Exercise ▸ If a line below contains the string "plus", copy it out.

Dataset entries ▸
+ + + + +

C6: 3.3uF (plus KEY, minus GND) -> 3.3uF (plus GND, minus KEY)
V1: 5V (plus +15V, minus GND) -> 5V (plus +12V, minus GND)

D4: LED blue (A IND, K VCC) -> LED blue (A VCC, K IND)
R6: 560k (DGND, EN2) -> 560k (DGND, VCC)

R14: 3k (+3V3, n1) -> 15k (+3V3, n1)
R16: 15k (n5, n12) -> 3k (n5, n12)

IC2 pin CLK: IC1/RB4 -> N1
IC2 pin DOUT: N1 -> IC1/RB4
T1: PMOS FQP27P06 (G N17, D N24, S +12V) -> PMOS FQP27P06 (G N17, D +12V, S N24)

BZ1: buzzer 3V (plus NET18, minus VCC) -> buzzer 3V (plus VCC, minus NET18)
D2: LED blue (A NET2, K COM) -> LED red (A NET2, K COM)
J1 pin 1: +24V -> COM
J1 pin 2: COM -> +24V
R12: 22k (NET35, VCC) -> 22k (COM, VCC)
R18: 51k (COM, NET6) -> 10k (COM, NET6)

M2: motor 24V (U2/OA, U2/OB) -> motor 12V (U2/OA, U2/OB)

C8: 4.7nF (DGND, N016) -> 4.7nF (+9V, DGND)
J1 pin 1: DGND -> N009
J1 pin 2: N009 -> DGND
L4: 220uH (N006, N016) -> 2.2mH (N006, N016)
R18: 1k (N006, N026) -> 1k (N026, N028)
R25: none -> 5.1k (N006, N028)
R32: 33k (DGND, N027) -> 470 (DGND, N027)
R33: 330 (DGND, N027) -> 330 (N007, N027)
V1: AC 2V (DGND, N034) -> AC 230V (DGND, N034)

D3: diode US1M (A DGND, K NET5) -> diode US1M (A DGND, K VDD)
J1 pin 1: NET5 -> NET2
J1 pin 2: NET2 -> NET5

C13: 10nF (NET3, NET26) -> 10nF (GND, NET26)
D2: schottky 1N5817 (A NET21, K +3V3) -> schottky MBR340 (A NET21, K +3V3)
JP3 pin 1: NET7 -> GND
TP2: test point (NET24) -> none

+ + + + +

Written response ▸
C6: 3.3uF (plus KEY, minus GND) -> 3.3uF (plus GND, minus KEY)
V1: 5V (plus +15V, minus GND) -> 5V (plus +12V, minus GND)
BZ1: buzzer 3V (plus NET18, minus VCC) -> buzzer 3V (plus VCC, minus NET18)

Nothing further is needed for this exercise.